WHAT YOU SHOULD DO.
Everything from the line containing "pink star: [216,222,330,311]" through the line containing "pink ruler: none = 0 -> [198,438,290,498] = 1" in the listing below should be copied exactly, and nothing more.

EXCERPTED DATA.
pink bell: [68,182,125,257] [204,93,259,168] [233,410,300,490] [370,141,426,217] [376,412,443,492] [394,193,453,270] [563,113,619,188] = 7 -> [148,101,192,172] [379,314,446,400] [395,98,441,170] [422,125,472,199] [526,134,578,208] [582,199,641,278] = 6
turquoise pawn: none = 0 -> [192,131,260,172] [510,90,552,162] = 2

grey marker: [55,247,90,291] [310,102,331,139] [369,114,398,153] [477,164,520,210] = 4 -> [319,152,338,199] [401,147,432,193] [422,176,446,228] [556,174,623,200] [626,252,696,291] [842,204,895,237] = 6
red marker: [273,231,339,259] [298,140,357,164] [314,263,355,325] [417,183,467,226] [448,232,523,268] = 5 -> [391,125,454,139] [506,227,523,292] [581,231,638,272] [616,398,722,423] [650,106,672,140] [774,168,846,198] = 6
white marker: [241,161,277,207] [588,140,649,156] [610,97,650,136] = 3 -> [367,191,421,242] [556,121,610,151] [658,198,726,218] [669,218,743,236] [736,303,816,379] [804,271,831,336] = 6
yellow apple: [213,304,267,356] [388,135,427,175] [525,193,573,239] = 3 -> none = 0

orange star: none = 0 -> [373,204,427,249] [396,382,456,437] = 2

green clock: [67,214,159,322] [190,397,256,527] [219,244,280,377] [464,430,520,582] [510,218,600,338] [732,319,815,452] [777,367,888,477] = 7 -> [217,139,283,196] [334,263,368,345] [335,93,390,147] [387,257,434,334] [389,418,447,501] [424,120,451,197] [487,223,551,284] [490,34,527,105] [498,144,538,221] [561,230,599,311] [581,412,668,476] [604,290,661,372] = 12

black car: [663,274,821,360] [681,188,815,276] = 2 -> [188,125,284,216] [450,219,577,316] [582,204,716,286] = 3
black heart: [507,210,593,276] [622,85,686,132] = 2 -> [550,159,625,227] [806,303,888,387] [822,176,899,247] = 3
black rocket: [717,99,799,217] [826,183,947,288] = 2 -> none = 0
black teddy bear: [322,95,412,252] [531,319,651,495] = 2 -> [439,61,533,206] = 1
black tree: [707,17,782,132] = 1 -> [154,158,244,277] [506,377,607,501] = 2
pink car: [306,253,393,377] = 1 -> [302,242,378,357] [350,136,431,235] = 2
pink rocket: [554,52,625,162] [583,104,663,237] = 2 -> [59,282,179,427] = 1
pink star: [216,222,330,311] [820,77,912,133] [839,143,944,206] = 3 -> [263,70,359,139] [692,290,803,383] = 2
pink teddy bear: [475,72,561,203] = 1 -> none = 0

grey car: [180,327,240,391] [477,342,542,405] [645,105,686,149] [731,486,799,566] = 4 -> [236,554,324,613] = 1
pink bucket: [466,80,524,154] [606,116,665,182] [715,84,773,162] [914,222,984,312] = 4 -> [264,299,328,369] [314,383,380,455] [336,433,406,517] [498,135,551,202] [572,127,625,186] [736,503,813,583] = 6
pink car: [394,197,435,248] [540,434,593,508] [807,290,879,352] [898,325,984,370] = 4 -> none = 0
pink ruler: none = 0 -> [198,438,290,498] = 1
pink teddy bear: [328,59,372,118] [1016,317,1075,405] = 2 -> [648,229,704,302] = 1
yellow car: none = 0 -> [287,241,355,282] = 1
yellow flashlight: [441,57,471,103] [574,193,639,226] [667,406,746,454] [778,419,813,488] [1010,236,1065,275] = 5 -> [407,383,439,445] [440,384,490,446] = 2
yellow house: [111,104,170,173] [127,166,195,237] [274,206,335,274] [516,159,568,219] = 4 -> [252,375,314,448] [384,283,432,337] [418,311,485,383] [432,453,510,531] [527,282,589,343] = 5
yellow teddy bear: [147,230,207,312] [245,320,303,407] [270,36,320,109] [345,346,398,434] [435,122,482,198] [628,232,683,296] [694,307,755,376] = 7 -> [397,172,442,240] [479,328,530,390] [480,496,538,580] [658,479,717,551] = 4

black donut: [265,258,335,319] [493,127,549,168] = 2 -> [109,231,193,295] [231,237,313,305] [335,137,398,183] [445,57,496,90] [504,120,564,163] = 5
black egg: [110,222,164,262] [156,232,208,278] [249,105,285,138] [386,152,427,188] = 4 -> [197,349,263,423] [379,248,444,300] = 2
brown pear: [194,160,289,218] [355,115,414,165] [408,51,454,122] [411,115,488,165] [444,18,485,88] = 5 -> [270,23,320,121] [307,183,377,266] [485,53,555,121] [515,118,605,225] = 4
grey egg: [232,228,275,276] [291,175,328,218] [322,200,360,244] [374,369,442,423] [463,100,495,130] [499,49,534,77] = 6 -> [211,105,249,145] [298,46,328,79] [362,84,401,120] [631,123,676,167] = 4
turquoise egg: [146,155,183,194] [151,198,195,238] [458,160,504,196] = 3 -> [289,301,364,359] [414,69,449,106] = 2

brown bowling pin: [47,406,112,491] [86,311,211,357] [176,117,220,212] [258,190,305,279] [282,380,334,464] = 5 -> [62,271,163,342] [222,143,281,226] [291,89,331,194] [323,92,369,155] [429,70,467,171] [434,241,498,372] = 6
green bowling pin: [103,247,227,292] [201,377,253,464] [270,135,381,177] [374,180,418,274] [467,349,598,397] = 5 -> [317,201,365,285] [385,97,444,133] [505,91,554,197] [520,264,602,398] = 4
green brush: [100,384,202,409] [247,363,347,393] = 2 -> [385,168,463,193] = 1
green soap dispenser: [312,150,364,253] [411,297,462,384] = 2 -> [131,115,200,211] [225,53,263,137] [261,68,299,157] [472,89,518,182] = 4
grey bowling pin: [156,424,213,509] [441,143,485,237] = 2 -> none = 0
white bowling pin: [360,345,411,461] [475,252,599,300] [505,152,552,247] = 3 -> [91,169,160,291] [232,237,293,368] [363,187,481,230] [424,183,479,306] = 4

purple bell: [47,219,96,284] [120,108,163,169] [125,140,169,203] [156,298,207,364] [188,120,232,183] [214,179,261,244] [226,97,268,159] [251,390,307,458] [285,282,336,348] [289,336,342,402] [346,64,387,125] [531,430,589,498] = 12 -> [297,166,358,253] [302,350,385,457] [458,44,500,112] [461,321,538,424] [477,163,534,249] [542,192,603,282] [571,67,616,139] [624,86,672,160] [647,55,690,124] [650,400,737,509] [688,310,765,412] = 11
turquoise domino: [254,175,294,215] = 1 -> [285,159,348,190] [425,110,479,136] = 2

WRITTEN ANSWER.
pink star: [216,222,330,311] [820,77,912,133] [839,143,944,206] = 3 -> [263,70,359,139] [692,290,803,383] = 2
pink teddy bear: [475,72,561,203] = 1 -> none = 0

grey car: [180,327,240,391] [477,342,542,405] [645,105,686,149] [731,486,799,566] = 4 -> [236,554,324,613] = 1
pink bucket: [466,80,524,154] [606,116,665,182] [715,84,773,162] [914,222,984,312] = 4 -> [264,299,328,369] [314,383,380,455] [336,433,406,517] [498,135,551,202] [572,127,625,186] [736,503,813,583] = 6
pink car: [394,197,435,248] [540,434,593,508] [807,290,879,352] [898,325,984,370] = 4 -> none = 0
pink ruler: none = 0 -> [198,438,290,498] = 1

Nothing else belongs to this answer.